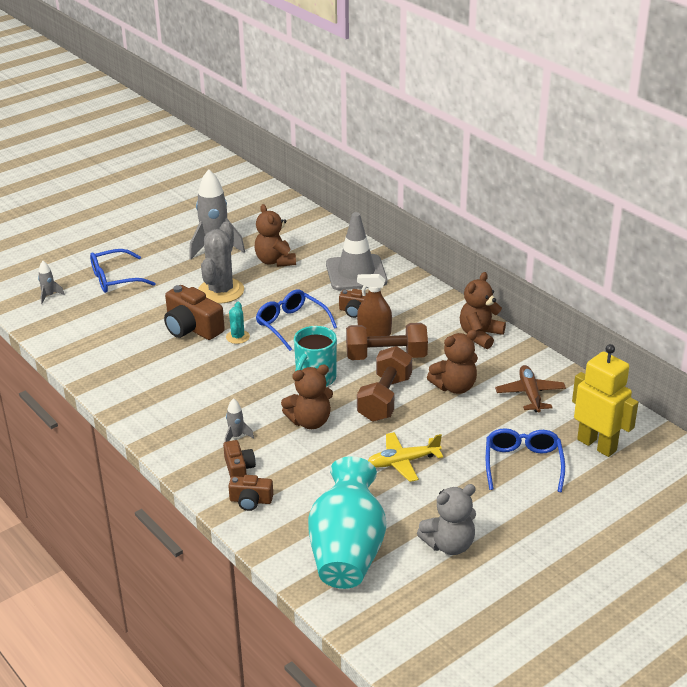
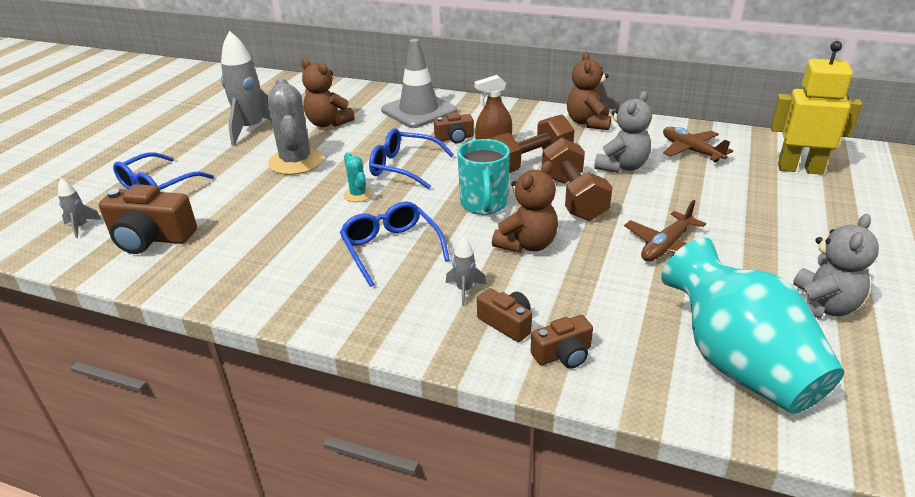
camera: 30 degrees left, 0 degrees up
(192, 328) = (296, 202): brown camera -> brown camera (151, 238)
(403, 462) = (666, 246): yellow plane -> brown plane
(454, 387) = (622, 166): brown teddy bear -> grey teddy bear
(523, 464) = (769, 206): blue glasses -> blue glasses (391, 249)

━━━━

### [TASK BRIEF]
Among the lines above, find each one containing the string "camera" and copy it.

### [FINISHED TASK]
camera: 30 degrees left, 0 degrees up
(192, 328) = (296, 202): brown camera -> brown camera (151, 238)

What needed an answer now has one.